**ACTIVITY**
Select from the records below every line that has the word "arrow" in it.

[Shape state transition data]
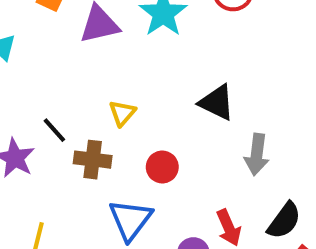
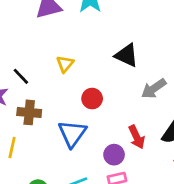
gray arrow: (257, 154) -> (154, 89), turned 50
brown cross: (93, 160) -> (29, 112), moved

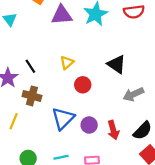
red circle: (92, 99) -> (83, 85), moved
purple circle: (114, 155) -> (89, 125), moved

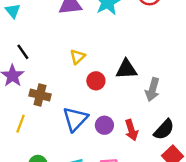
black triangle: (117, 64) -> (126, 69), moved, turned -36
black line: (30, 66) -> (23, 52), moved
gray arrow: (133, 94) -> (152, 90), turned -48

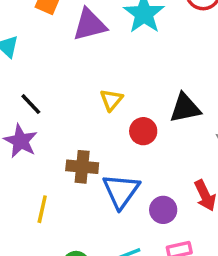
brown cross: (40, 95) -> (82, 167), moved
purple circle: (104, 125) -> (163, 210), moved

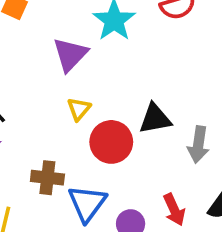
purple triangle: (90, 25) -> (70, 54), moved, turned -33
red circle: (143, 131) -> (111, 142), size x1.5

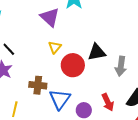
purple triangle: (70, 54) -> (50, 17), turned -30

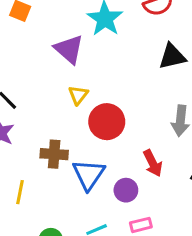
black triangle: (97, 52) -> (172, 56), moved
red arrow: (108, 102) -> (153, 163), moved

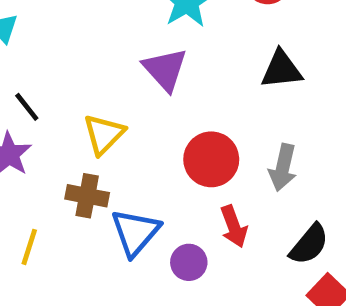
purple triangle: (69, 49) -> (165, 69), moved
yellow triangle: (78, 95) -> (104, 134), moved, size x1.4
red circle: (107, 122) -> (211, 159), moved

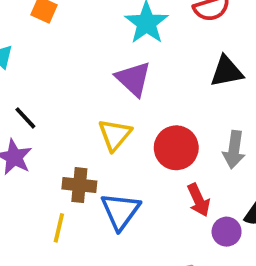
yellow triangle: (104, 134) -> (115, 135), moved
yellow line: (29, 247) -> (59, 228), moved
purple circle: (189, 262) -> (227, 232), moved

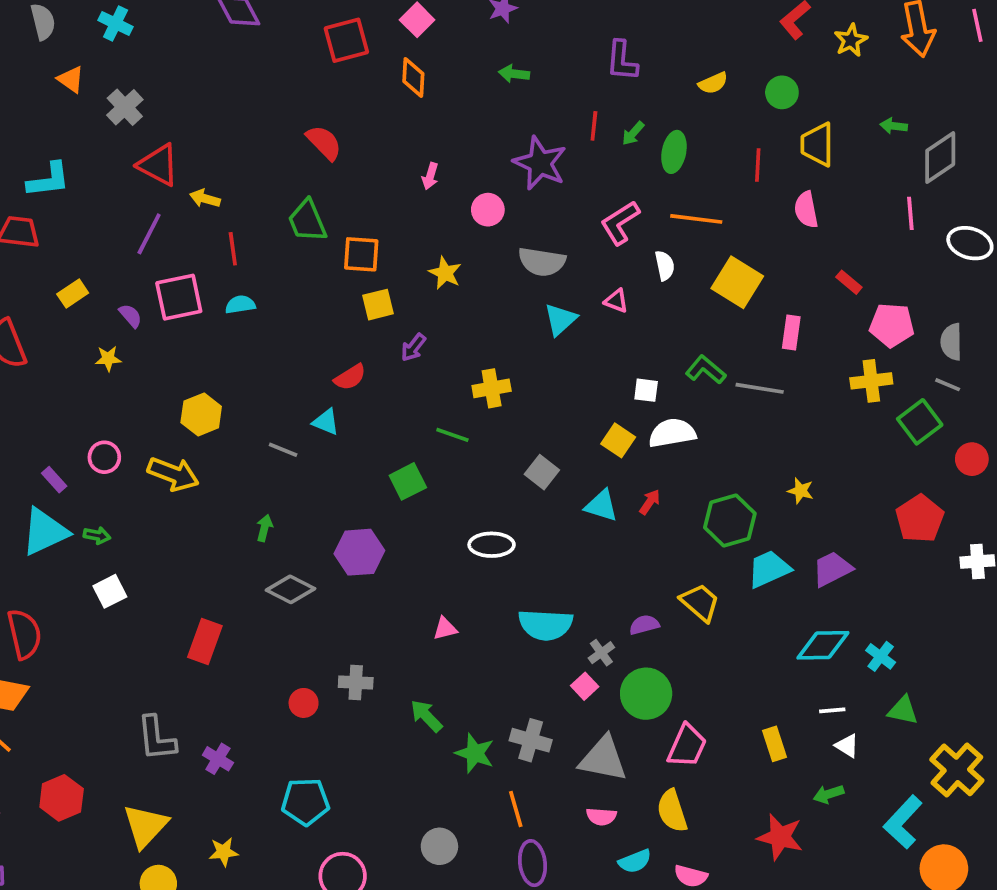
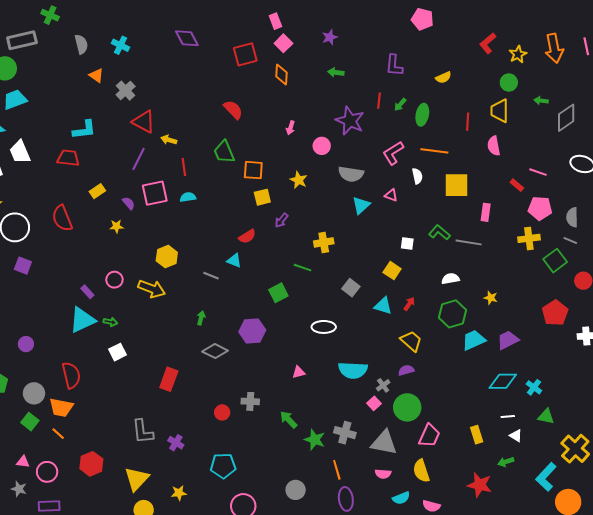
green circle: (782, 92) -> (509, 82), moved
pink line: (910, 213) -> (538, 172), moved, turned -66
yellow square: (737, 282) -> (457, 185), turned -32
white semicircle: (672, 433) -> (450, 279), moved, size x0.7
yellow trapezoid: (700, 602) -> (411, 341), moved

**EXERCISE OUTPUT**
gray arrow: (257, 154) -> (154, 89), turned 50
gray arrow: (133, 94) -> (152, 90), turned -48
red arrow: (108, 102) -> (153, 163), moved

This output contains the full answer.